* Problem requirements *
Start at the line containing "BT3 pin VCC: 5V -> 3V3" and transcribe every line exactly through the end of the records below, and only those lines.

The input: Begin

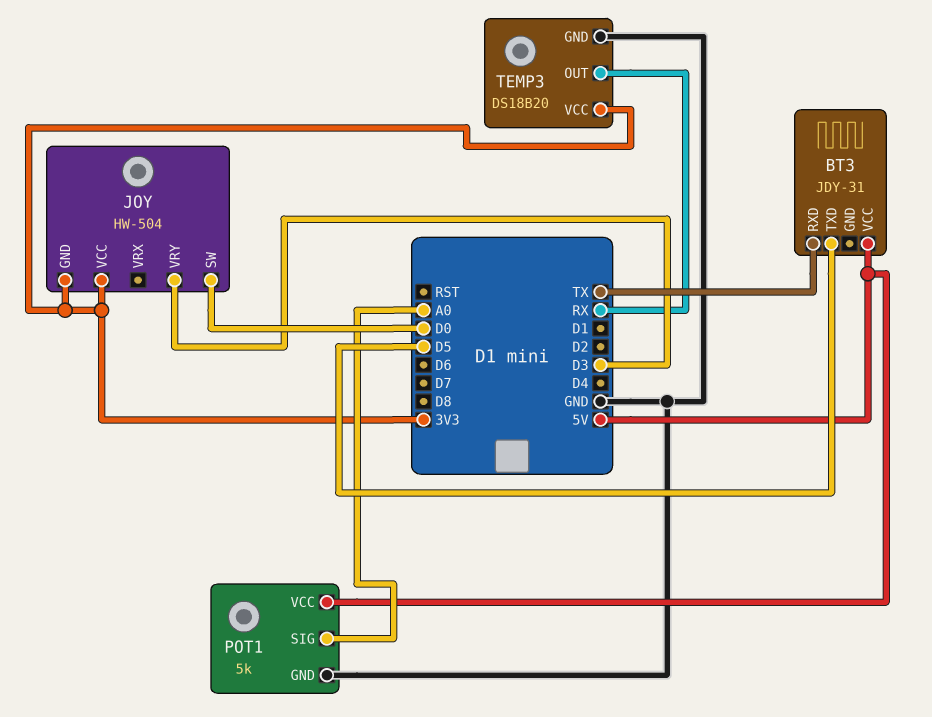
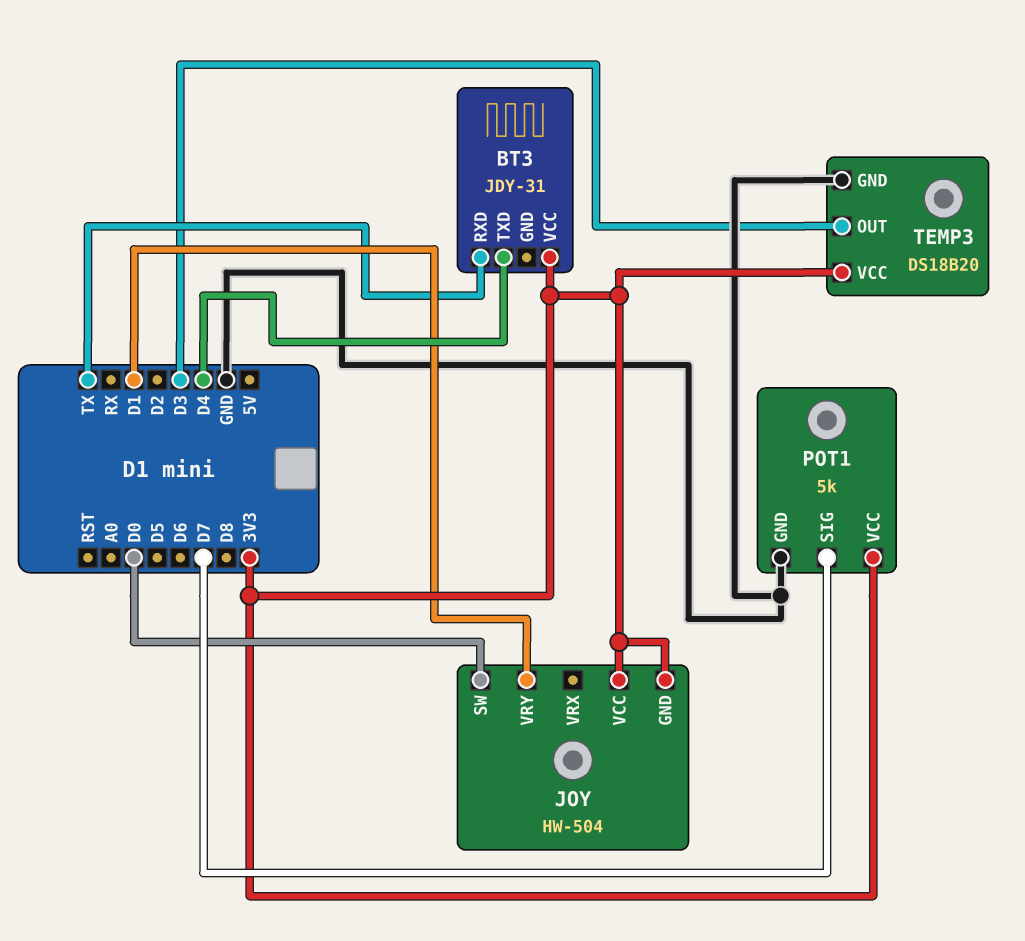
BT3 pin TXD: D5 -> D4
BT3 pin VCC: 5V -> 3V3
JOY pin VRY: D3 -> D1
POT1 pin SIG: A0 -> D7
POT1 pin VCC: 5V -> 3V3
TEMP3 pin OUT: RX -> D3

The input: End

* Solution for this exercise *
BT3 pin VCC: 5V -> 3V3
JOY pin VRY: D3 -> D1
POT1 pin SIG: A0 -> D7
POT1 pin VCC: 5V -> 3V3
TEMP3 pin OUT: RX -> D3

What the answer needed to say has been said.